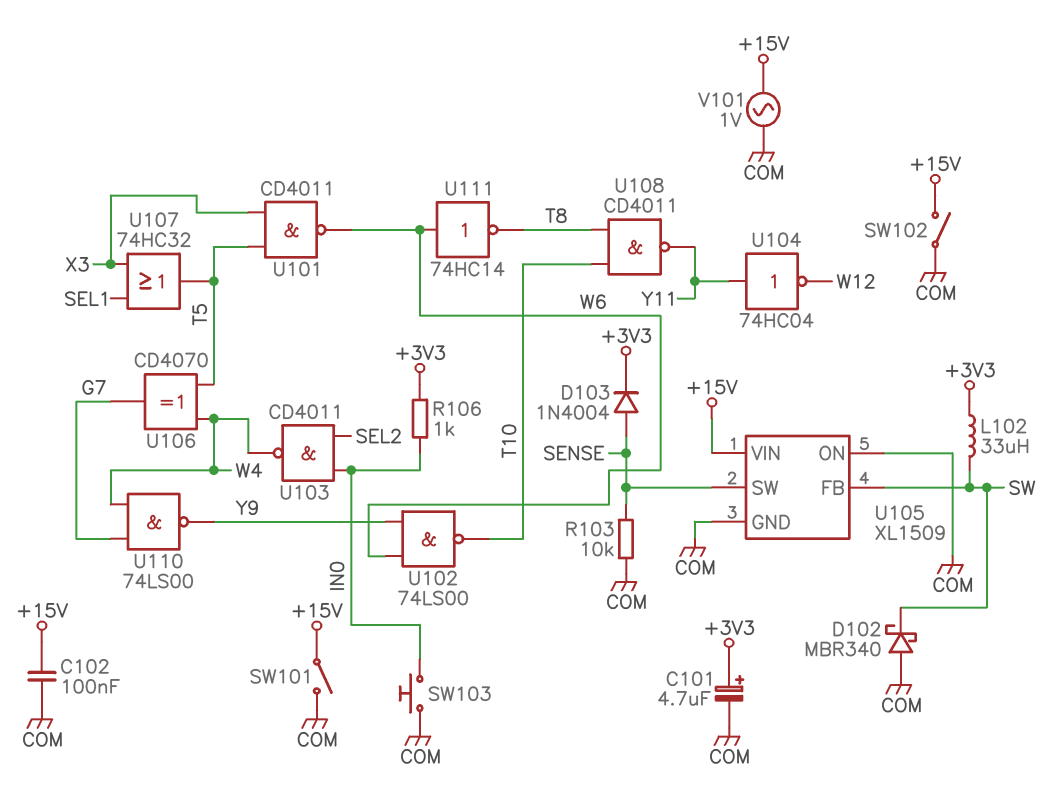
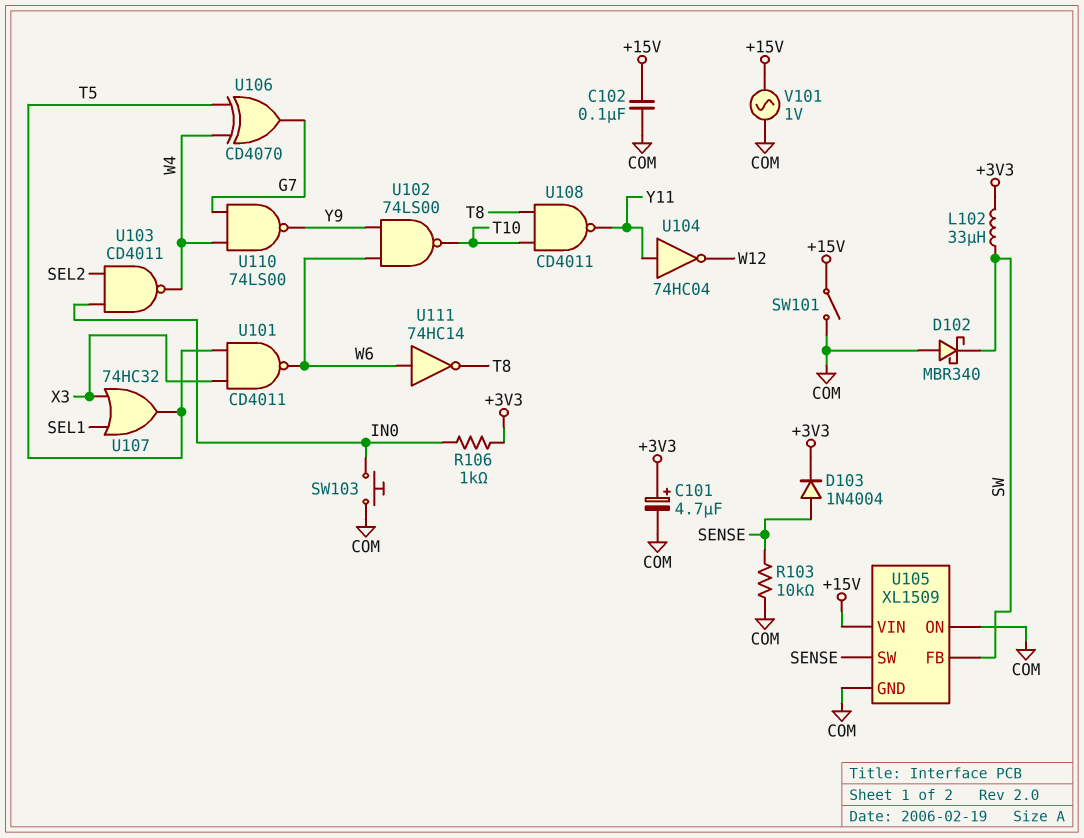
SW102: switch (+15V, COM) -> none

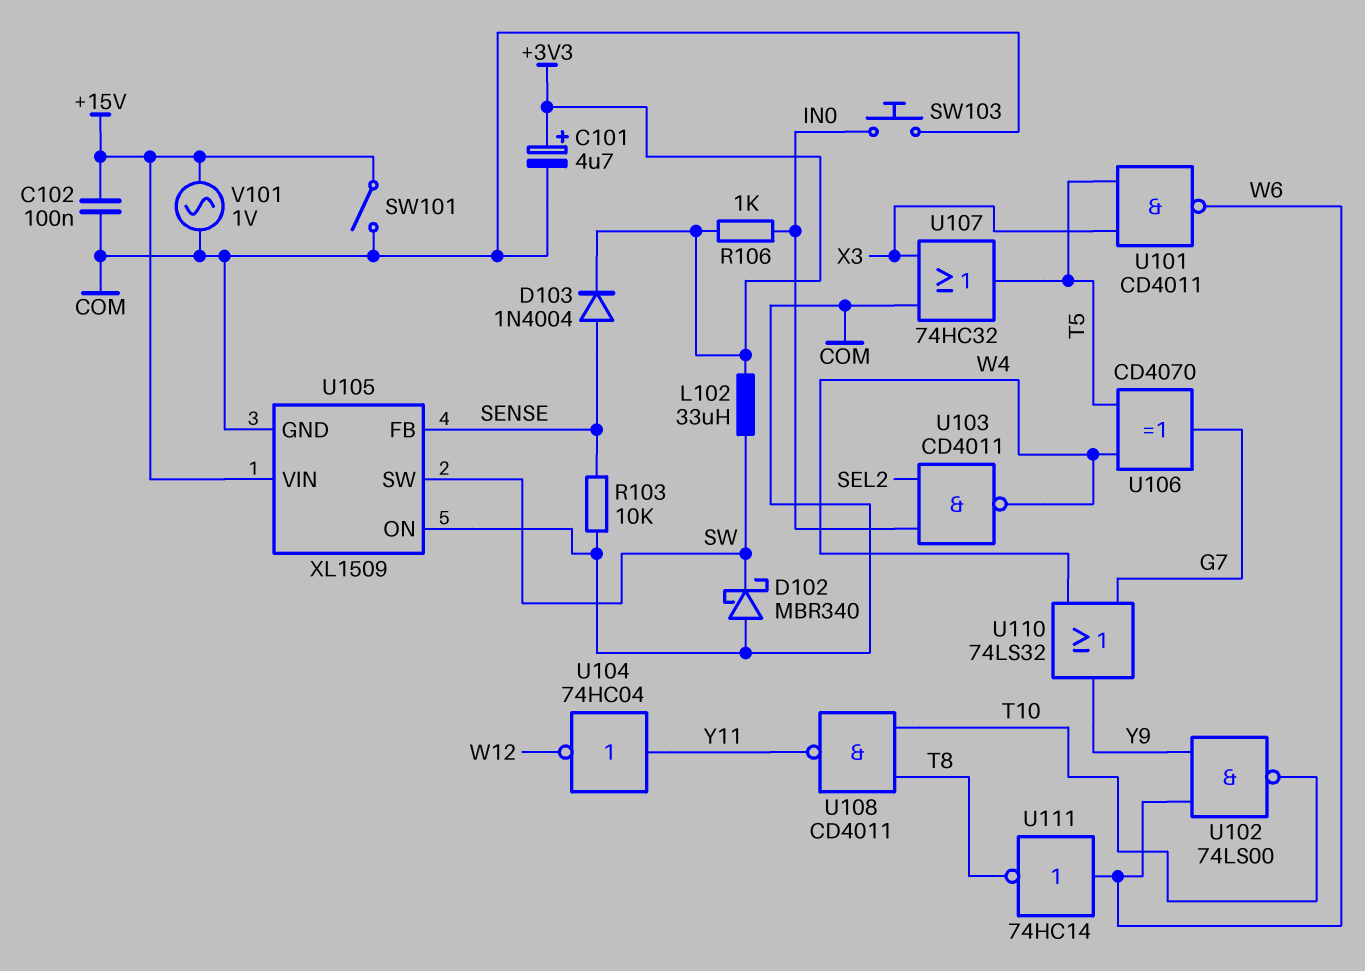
U105 pin FB: SW -> SENSE
U105 pin SW: SENSE -> SW
U107: OR 74HC32 (in SEL1, in X3, out T5) -> OR 74HC32 (in COM, in X3, out T5)
U110: NAND 74LS00 (in G7, in W4, out Y9) -> OR 74LS32 (in G7, in W4, out Y9)

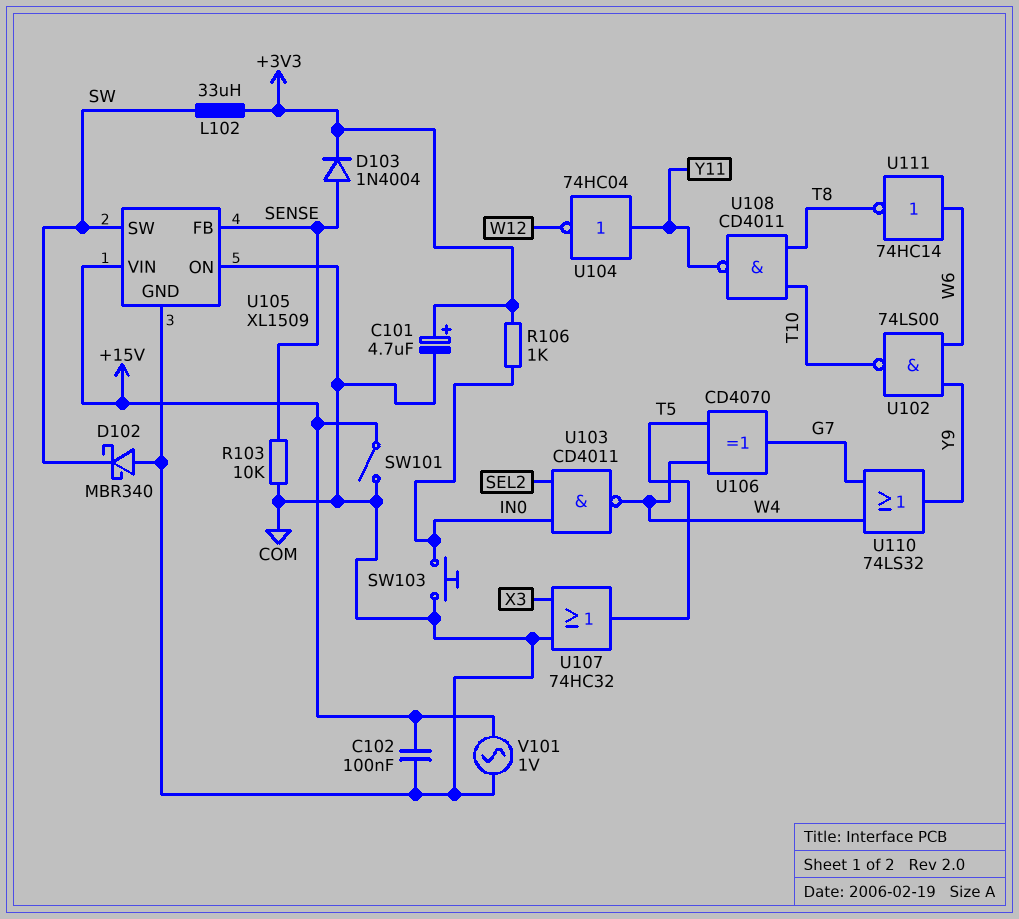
U101: NAND CD4011 (in T5, in X3, out W6) -> none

○ ○ ○ ○ ○ ○ ○

### Task brief
Your answer should contain only the lines from the beginning of the listing above through the line with "U110: NAND 74LS00", copied exactly and without the pictures.

### Output of the task
SW102: switch (+15V, COM) -> none

U105 pin FB: SW -> SENSE
U105 pin SW: SENSE -> SW
U107: OR 74HC32 (in SEL1, in X3, out T5) -> OR 74HC32 (in COM, in X3, out T5)
U110: NAND 74LS00 (in G7, in W4, out Y9) -> OR 74LS32 (in G7, in W4, out Y9)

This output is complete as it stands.